*** GIVEN INFORMATION ***

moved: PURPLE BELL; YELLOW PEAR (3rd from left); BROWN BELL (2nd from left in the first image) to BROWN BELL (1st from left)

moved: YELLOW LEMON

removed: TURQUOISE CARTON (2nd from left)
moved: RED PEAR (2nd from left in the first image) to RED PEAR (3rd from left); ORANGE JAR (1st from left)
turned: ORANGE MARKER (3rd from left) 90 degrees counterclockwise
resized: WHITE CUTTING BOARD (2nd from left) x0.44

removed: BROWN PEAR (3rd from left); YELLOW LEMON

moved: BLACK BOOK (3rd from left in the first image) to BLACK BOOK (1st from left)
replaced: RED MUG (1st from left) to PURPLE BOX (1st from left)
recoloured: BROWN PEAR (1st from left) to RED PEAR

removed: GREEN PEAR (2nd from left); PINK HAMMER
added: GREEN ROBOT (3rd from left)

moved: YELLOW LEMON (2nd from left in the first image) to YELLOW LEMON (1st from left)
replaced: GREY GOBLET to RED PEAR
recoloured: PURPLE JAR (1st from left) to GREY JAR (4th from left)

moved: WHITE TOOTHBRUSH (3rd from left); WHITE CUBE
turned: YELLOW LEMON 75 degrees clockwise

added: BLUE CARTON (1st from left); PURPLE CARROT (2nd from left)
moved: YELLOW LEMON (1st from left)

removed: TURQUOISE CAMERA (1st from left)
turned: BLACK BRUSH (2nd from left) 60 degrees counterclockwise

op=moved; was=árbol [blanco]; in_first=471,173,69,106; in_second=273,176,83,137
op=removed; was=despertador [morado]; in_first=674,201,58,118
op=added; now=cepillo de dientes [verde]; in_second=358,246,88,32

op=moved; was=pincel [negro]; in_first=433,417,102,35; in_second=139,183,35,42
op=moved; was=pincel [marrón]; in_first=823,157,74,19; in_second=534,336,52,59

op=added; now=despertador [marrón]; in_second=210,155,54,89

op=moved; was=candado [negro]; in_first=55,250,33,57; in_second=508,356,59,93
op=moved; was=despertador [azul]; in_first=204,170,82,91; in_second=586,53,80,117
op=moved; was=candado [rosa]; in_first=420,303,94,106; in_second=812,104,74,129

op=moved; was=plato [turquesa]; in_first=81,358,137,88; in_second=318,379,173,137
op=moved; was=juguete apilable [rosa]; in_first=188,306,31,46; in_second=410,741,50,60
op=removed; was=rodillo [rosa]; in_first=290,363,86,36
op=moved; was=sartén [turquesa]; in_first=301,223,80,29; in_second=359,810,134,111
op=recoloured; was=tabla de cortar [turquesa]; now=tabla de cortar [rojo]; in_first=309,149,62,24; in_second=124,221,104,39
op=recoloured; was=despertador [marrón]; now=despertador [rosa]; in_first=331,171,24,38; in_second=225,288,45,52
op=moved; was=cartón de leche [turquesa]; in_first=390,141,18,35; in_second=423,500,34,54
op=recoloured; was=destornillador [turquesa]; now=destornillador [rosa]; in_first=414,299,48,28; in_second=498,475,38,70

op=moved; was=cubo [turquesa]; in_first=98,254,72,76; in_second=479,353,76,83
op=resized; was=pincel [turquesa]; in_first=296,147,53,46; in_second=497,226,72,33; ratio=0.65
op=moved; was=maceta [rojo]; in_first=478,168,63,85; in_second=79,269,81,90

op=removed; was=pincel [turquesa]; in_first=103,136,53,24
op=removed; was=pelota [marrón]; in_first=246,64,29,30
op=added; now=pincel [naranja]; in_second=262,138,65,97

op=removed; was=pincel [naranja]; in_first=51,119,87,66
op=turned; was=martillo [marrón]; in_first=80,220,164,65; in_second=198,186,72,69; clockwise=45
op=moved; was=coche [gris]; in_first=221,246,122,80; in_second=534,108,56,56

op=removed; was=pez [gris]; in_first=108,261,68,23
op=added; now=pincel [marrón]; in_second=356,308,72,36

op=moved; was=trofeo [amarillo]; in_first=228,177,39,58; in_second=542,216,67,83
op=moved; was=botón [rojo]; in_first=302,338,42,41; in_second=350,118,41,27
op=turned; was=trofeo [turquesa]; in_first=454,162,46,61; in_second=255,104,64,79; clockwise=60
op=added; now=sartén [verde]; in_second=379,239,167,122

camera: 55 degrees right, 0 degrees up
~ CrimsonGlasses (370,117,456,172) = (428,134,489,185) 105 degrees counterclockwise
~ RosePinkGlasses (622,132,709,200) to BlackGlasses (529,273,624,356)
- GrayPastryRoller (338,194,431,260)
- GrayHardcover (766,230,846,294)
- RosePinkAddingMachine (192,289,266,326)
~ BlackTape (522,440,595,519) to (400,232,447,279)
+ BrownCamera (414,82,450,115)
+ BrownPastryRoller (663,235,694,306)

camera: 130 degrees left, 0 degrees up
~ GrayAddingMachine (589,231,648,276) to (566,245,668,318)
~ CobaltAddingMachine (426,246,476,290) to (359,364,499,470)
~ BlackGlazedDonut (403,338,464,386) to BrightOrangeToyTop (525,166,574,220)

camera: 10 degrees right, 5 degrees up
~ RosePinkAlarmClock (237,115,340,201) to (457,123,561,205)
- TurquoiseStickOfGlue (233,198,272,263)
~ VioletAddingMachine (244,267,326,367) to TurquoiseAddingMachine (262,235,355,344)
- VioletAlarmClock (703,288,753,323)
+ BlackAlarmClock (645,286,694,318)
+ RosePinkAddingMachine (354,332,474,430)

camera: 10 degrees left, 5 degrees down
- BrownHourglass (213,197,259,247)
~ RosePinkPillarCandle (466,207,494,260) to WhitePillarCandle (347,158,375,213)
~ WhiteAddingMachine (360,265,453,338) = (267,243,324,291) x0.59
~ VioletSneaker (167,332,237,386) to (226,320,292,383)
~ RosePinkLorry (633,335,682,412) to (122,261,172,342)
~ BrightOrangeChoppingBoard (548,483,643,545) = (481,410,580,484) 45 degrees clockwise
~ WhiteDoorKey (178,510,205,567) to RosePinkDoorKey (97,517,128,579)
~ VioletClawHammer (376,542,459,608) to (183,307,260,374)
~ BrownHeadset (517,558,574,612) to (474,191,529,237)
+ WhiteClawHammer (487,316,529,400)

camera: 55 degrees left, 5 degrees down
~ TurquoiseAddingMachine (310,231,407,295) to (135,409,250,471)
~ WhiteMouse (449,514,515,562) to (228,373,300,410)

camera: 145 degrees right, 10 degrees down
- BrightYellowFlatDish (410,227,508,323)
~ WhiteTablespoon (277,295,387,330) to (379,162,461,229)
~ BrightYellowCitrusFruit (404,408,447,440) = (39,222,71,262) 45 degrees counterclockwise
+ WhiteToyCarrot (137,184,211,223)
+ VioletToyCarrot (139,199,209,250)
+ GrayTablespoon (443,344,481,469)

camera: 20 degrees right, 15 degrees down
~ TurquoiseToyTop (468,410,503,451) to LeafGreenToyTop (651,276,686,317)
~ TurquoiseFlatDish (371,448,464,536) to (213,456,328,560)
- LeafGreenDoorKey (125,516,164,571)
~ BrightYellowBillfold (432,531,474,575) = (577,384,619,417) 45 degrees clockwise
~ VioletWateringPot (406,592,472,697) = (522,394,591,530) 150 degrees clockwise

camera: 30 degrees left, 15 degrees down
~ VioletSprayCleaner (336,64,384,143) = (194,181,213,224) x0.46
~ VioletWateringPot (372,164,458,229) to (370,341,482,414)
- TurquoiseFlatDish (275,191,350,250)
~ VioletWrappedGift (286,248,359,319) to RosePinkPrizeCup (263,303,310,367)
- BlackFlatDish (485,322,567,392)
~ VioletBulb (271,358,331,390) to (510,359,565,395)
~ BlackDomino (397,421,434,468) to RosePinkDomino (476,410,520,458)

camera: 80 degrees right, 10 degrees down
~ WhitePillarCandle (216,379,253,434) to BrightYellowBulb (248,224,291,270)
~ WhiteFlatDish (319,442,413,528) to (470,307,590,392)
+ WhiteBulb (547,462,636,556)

*** End of GIVEN INFORMATION ***

Everything above from the line with "105 degrees counterclockwise" to the line with "- RosePinkAddingMachine (192,289,266,326)", both included, must be repeated exactly, and nothing outside that range.

~ CrimsonGlasses (370,117,456,172) = (428,134,489,185) 105 degrees counterclockwise
~ RosePinkGlasses (622,132,709,200) to BlackGlasses (529,273,624,356)
- GrayPastryRoller (338,194,431,260)
- GrayHardcover (766,230,846,294)
- RosePinkAddingMachine (192,289,266,326)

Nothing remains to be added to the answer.